— Required work —
Retype the data below line for line, with no changes, and omit the pictures from your answer.

— Records held in a dataset —
----------------

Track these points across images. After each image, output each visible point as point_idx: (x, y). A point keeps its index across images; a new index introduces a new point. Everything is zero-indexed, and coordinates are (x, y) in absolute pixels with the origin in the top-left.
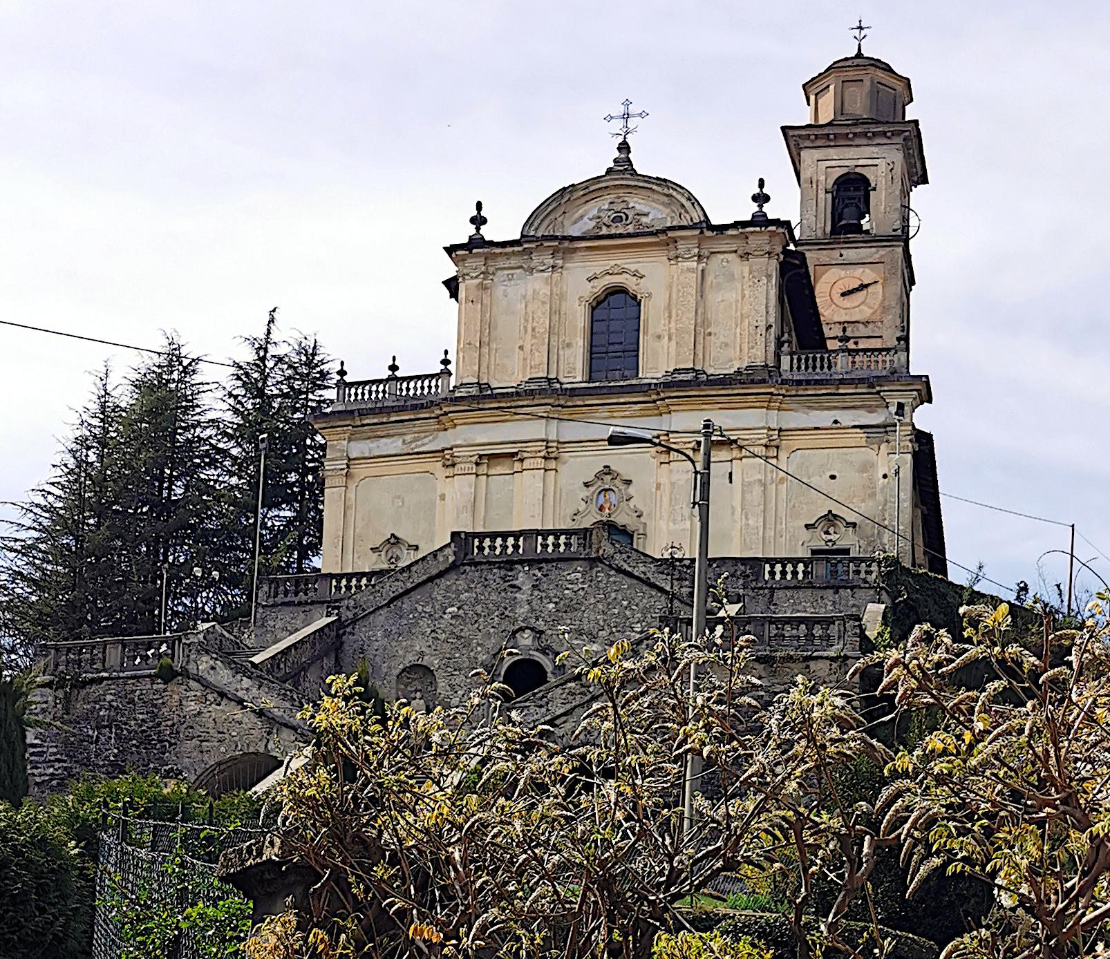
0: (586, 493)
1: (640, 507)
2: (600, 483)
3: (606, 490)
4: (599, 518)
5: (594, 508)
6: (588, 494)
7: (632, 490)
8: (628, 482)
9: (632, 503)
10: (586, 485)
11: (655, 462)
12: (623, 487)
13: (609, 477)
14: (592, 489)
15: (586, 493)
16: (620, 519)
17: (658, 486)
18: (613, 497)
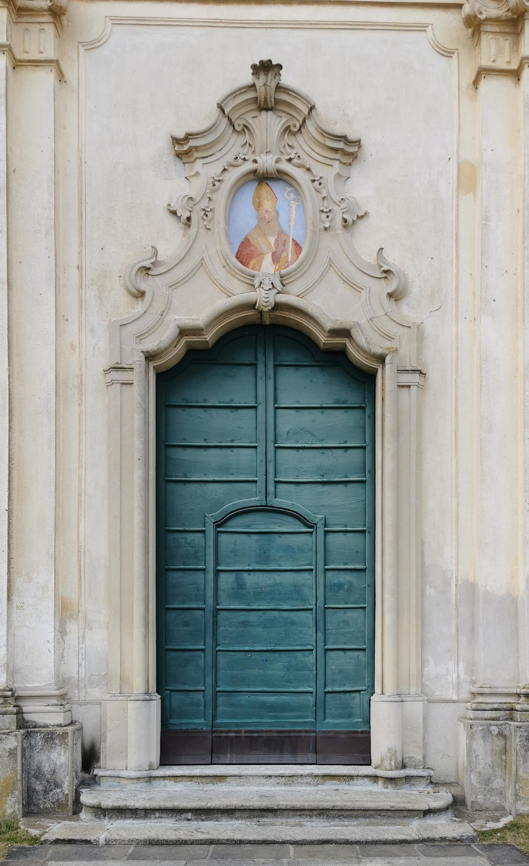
0: (175, 185)
1: (394, 259)
2: (234, 145)
3: (262, 178)
4: (241, 294)
5: (217, 248)
6: (196, 188)
7: (362, 187)
8: (346, 149)
9: (366, 243)
10: (185, 149)
11: (454, 73)
12: (328, 172)
13: (269, 125)
14: (206, 170)
15: (175, 185)
16: (328, 304)
17: (467, 178)
18: (287, 210)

----------------

— Solution for this task —
Track these points across images. After each image, output each visible point as point_idx: (x, y). A point keeps its index across images; a new index introduces a new point. Everything is zero-indexed, and coordinates are (x, y) in absolute pixels with the origin in the top-left.
0: (586, 493)
1: (640, 507)
2: (600, 483)
3: (606, 490)
4: (599, 518)
5: (594, 508)
6: (588, 494)
7: (632, 490)
8: (628, 482)
9: (632, 503)
10: (586, 485)
11: (655, 462)
12: (623, 487)
13: (609, 477)
14: (592, 489)
15: (586, 493)
16: (620, 519)
17: (658, 486)
18: (613, 497)
0: (175, 185)
1: (394, 259)
2: (234, 145)
3: (262, 178)
4: (241, 294)
5: (217, 248)
6: (196, 188)
7: (362, 187)
8: (346, 149)
9: (366, 243)
10: (185, 149)
11: (454, 73)
12: (328, 172)
13: (269, 125)
14: (206, 170)
15: (175, 185)
16: (328, 304)
17: (467, 178)
18: (287, 210)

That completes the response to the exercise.